» About this task
Copy the data below exactly, omitting any picture it contains.

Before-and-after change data
=== Section Start ===

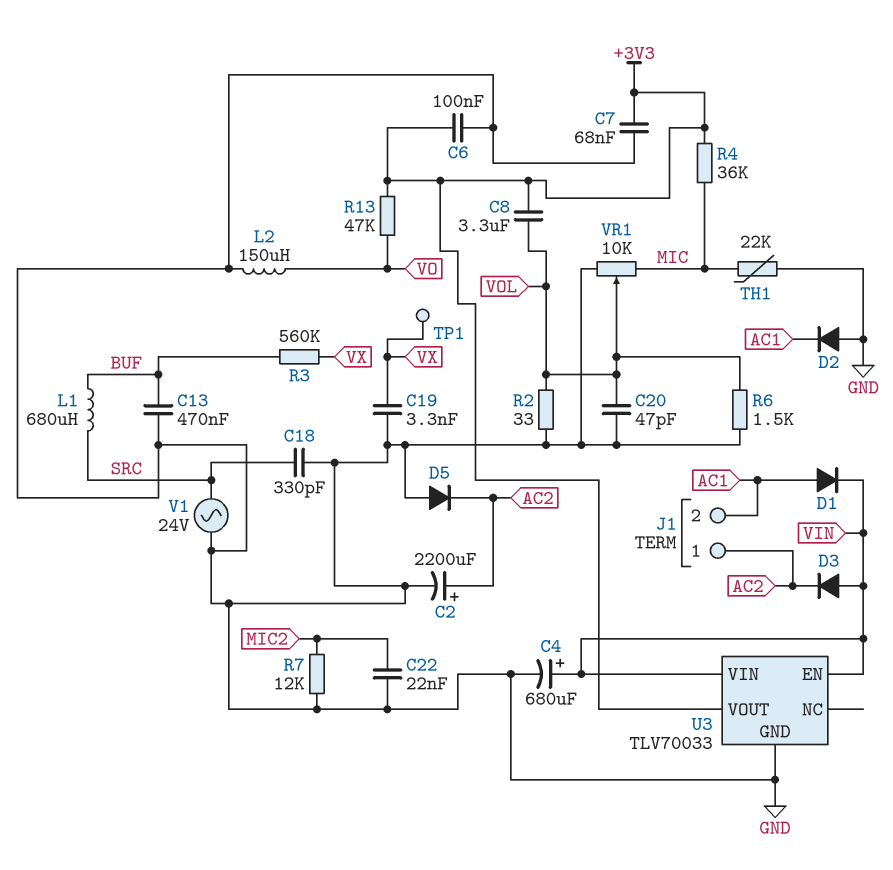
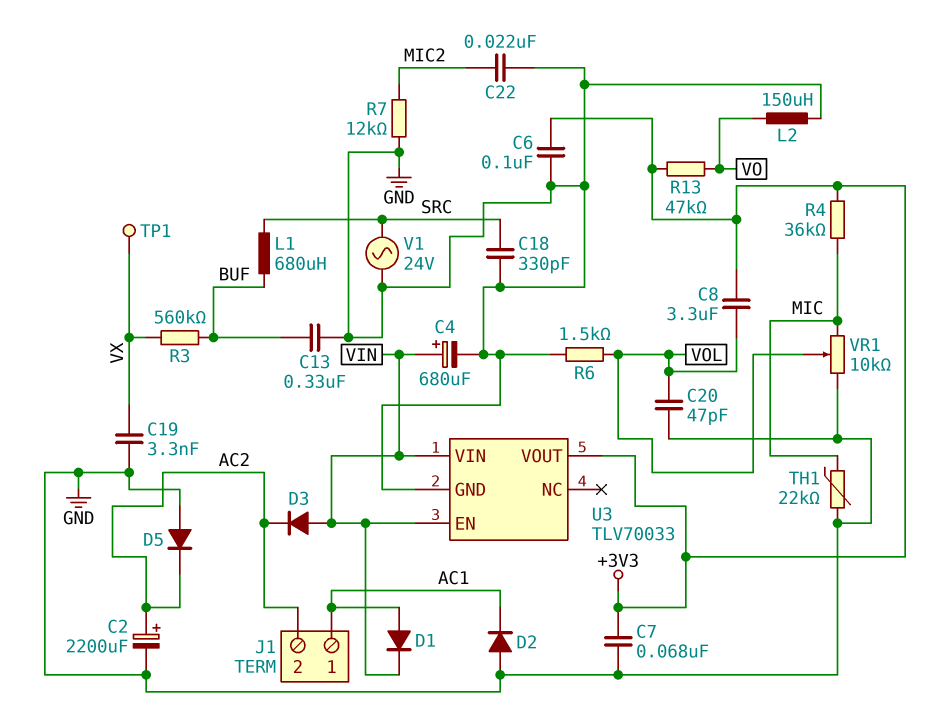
C13: 470nF (BUF, GND) -> 330nF (BUF, GND)
J1 pin 1: AC2 -> AC1
J1 pin 2: AC1 -> AC2
R2: 33 (GND, VOL) -> none

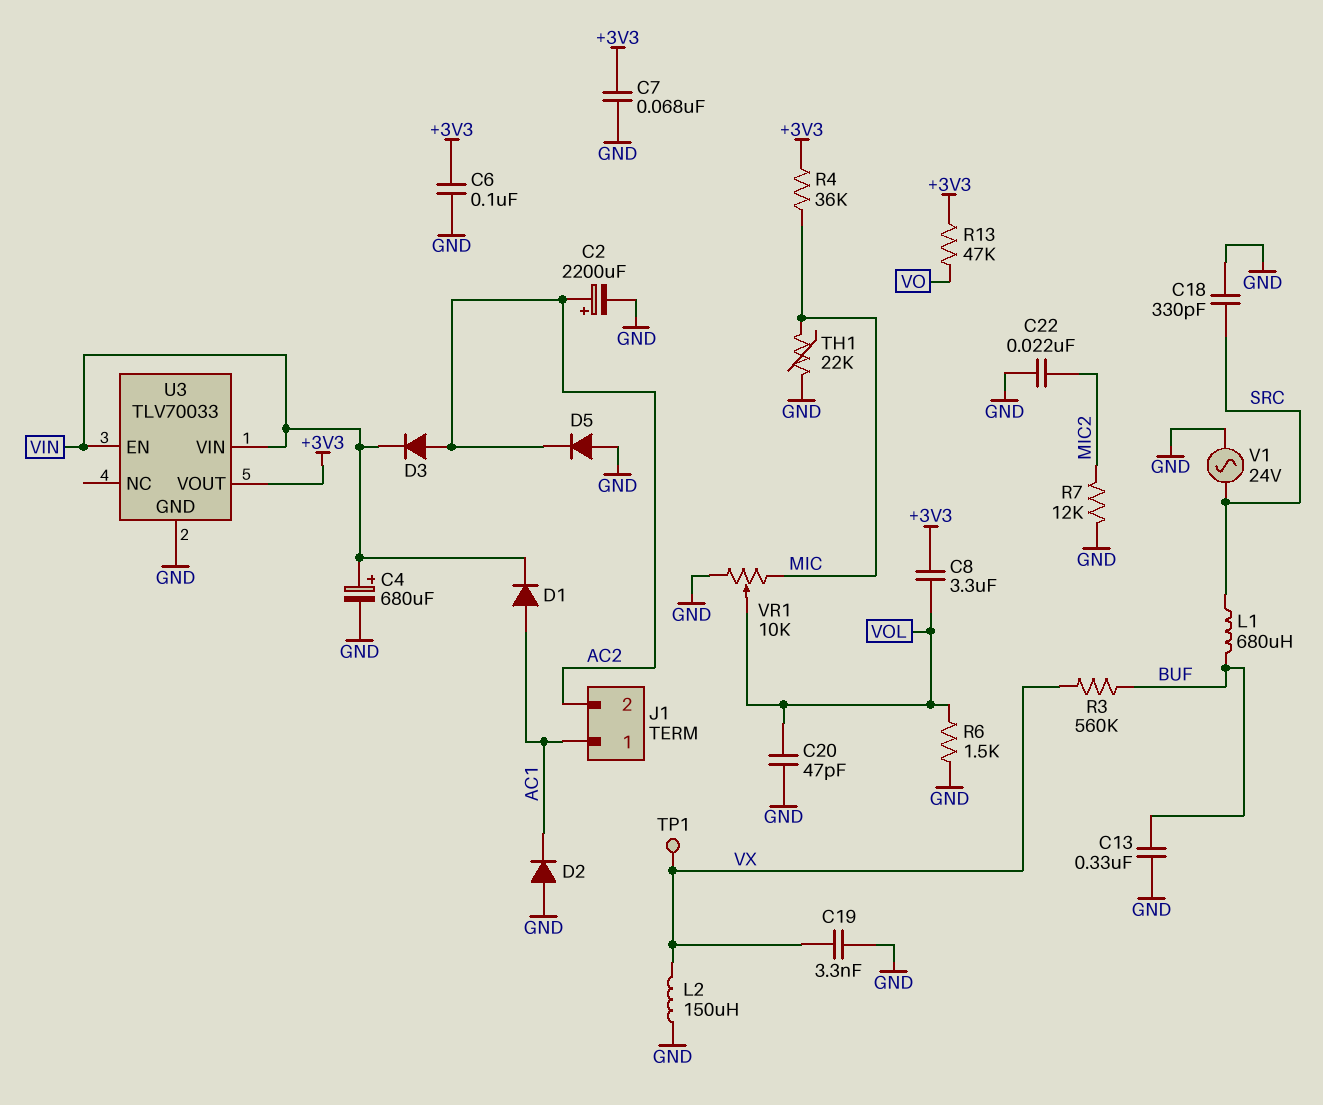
D3: diode (A VIN, K AC2) -> diode (A AC2, K VIN)
L2: 150uH (GND, VO) -> 150uH (GND, VX)

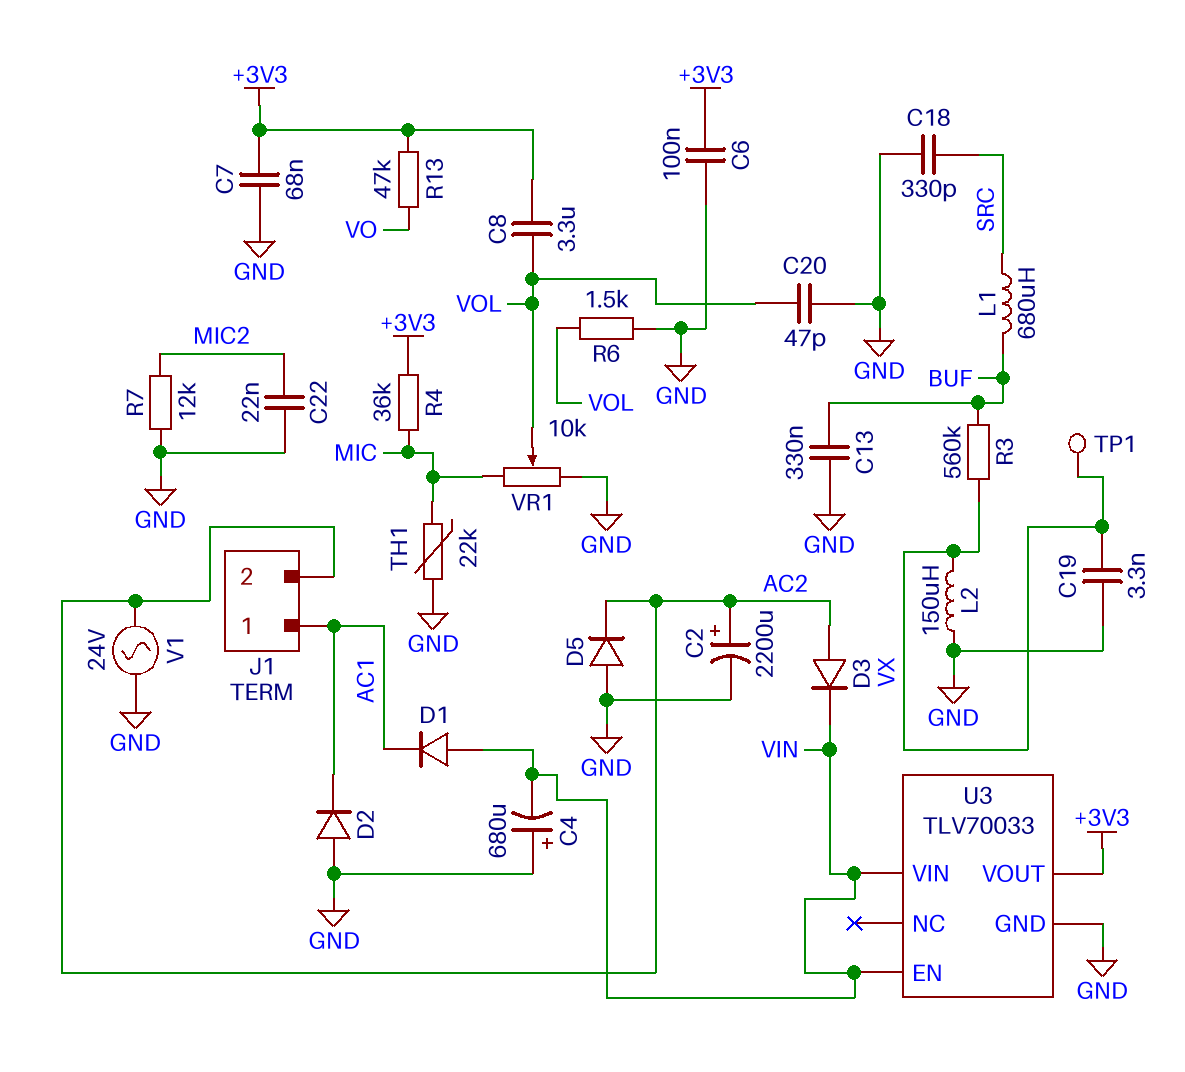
C4: 680uF (plus VIN, minus GND) -> 680uF (plus GND, minus VIN)
D1: diode (A AC1, K VIN) -> diode (A VIN, K AC1)
V1: AC 24V (GND, SRC) -> AC 24V (AC2, GND)

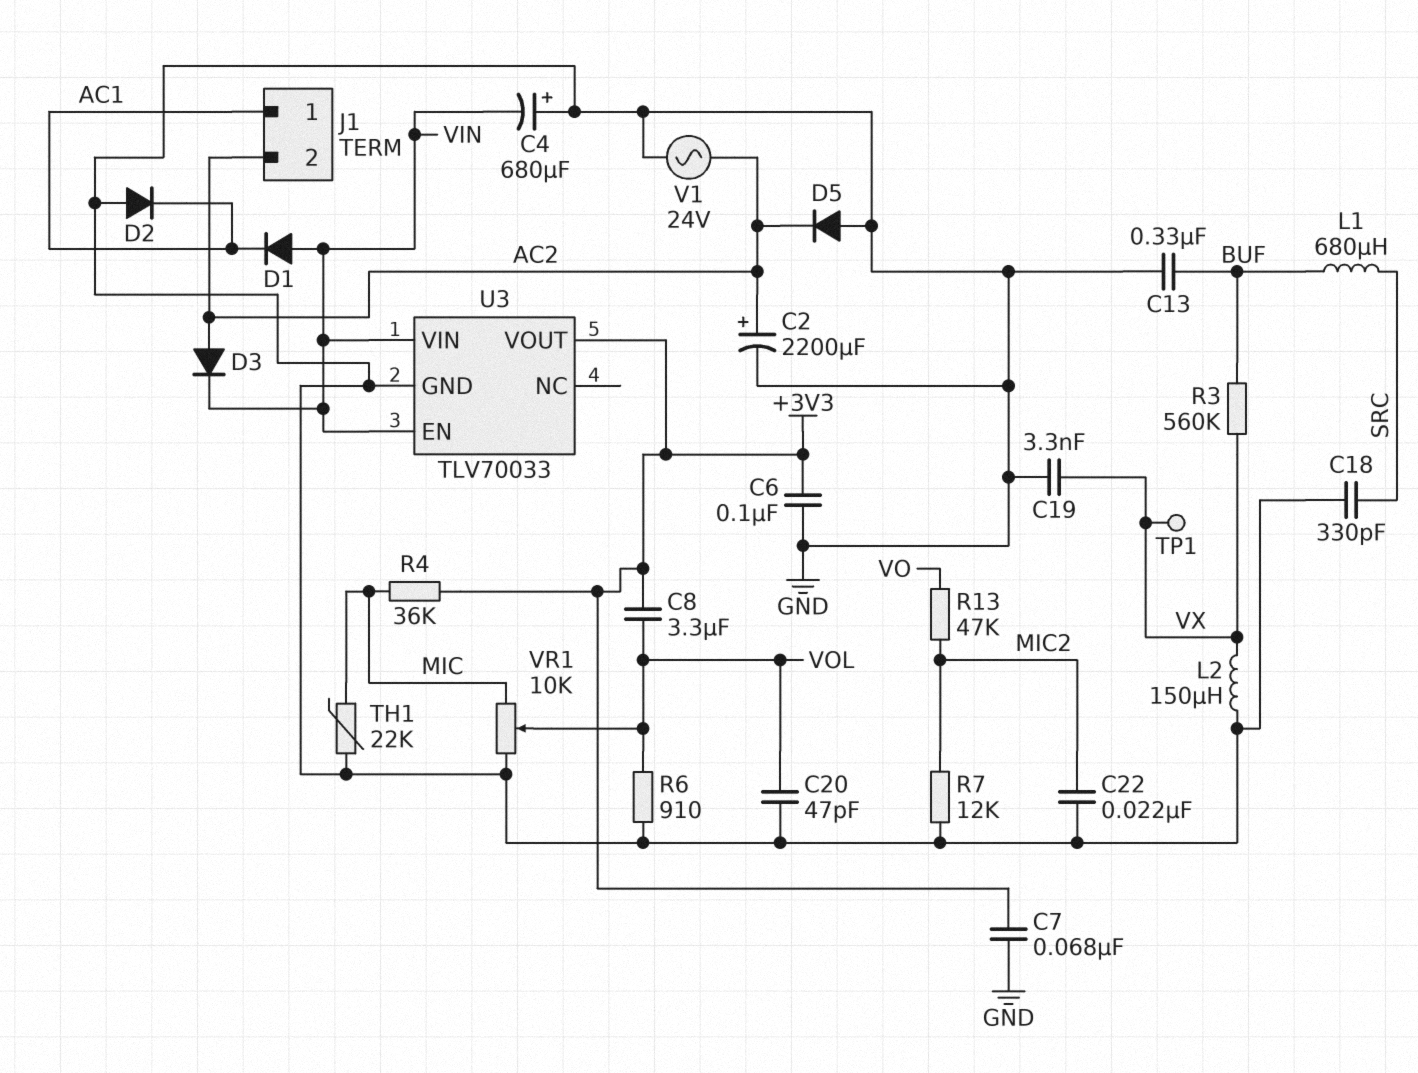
R6: 1.5k (GND, VOL) -> 910 (GND, VOL)
R13: 47k (+3V3, VO) -> 47k (MIC2, VO)

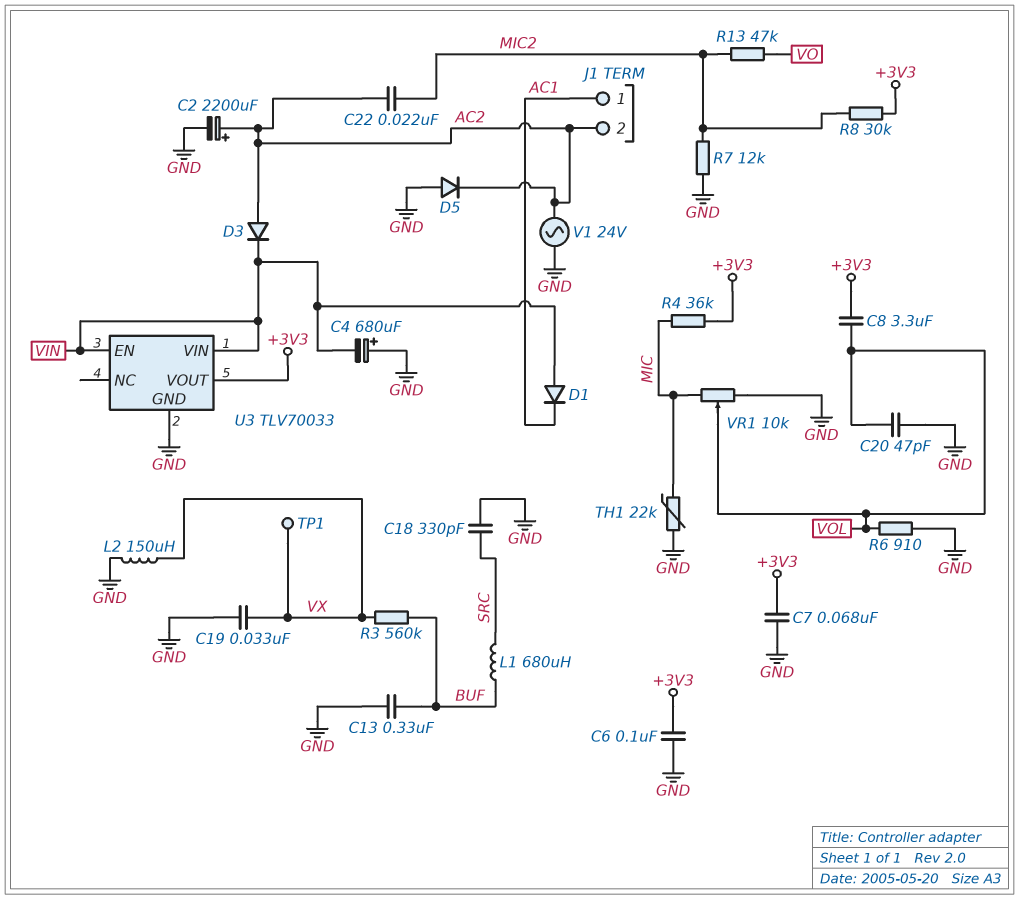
C19: 3.3nF (GND, VX) -> 33nF (GND, VX)
C22: 22nF (GND, MIC2) -> 22nF (AC2, MIC2)
D2: diode (A GND, K AC1) -> none
R8: none -> 30k (+3V3, MIC2)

=== Section End ===

» Answer space
C13: 470nF (BUF, GND) -> 330nF (BUF, GND)
J1 pin 1: AC2 -> AC1
J1 pin 2: AC1 -> AC2
R2: 33 (GND, VOL) -> none

D3: diode (A VIN, K AC2) -> diode (A AC2, K VIN)
L2: 150uH (GND, VO) -> 150uH (GND, VX)

C4: 680uF (plus VIN, minus GND) -> 680uF (plus GND, minus VIN)
D1: diode (A AC1, K VIN) -> diode (A VIN, K AC1)
V1: AC 24V (GND, SRC) -> AC 24V (AC2, GND)

R6: 1.5k (GND, VOL) -> 910 (GND, VOL)
R13: 47k (+3V3, VO) -> 47k (MIC2, VO)

C19: 3.3nF (GND, VX) -> 33nF (GND, VX)
C22: 22nF (GND, MIC2) -> 22nF (AC2, MIC2)
D2: diode (A GND, K AC1) -> none
R8: none -> 30k (+3V3, MIC2)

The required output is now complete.